• [RECORD EXCERPTS]:
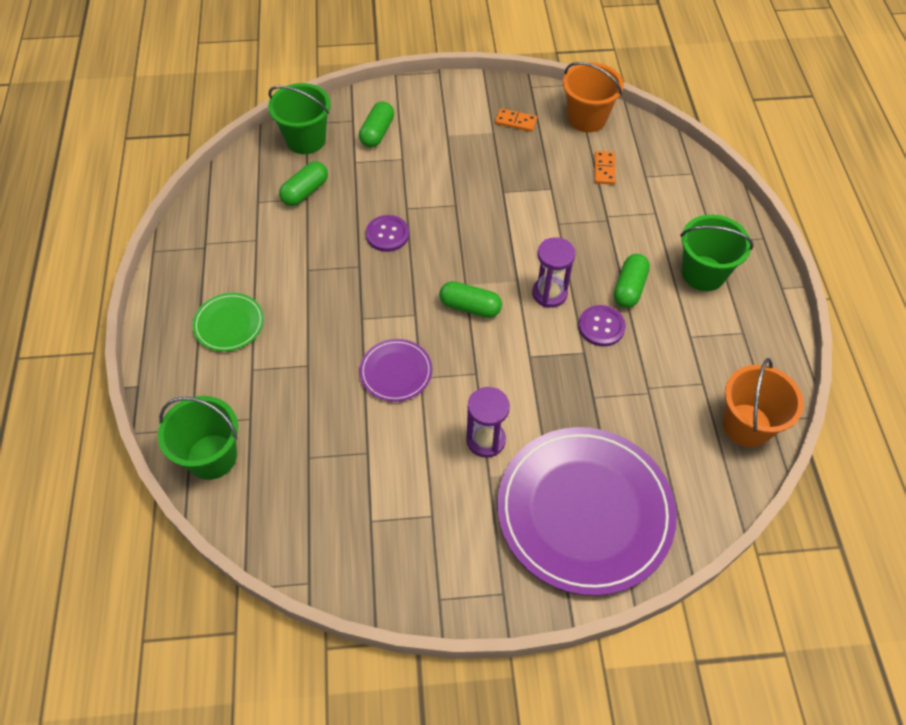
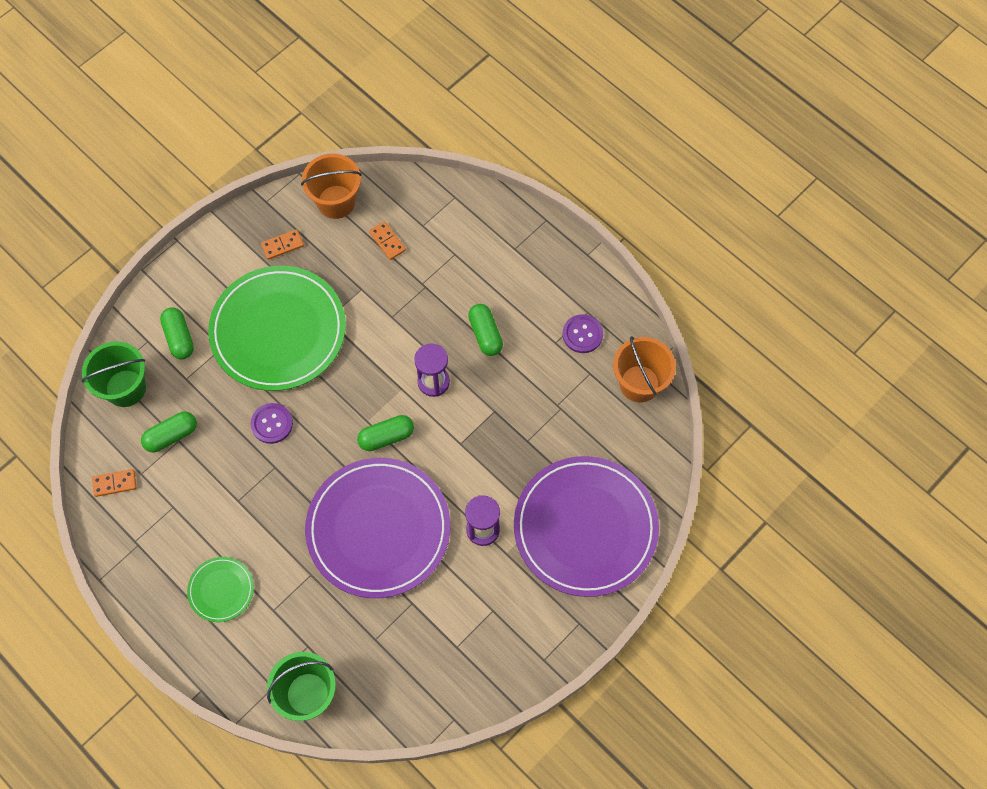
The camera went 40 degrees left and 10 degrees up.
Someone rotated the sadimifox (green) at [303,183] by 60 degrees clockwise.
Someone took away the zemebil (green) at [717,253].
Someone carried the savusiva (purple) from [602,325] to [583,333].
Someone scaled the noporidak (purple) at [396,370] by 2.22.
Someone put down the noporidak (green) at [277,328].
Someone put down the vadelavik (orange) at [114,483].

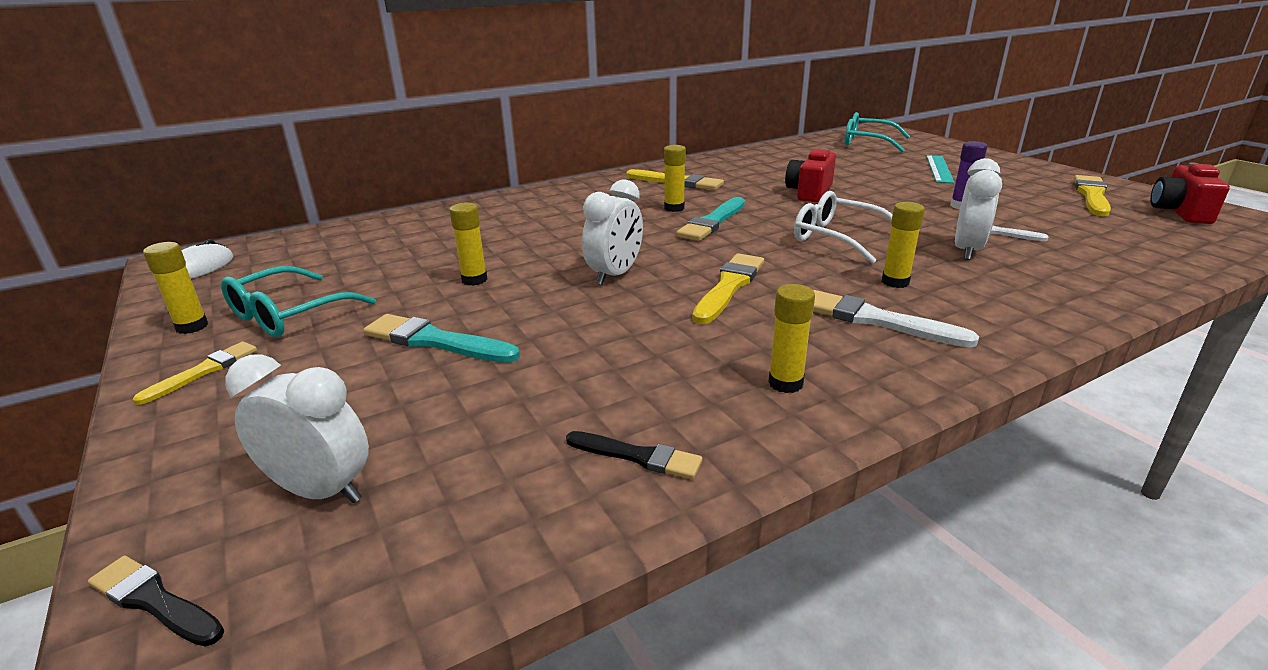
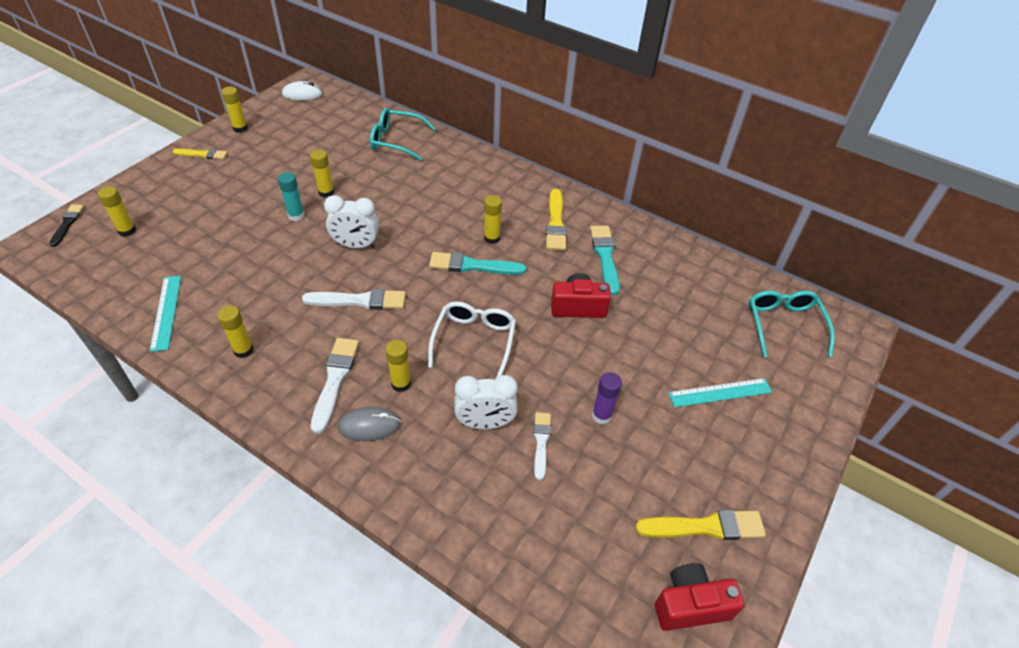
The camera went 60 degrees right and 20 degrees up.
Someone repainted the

• [WORK TO BE COMPLETED]:
Nothing but the records, copied exactly and stripped of pictures, should be returned.

• [SOLUTION FOR THIS PROBLEM]:
The camera went 40 degrees left and 10 degrees up.
Someone rotated the sadimifox (green) at [303,183] by 60 degrees clockwise.
Someone took away the zemebil (green) at [717,253].
Someone carried the savusiva (purple) from [602,325] to [583,333].
Someone scaled the noporidak (purple) at [396,370] by 2.22.
Someone put down the noporidak (green) at [277,328].
Someone put down the vadelavik (orange) at [114,483].

The camera went 60 degrees right and 20 degrees up.
Someone repainted the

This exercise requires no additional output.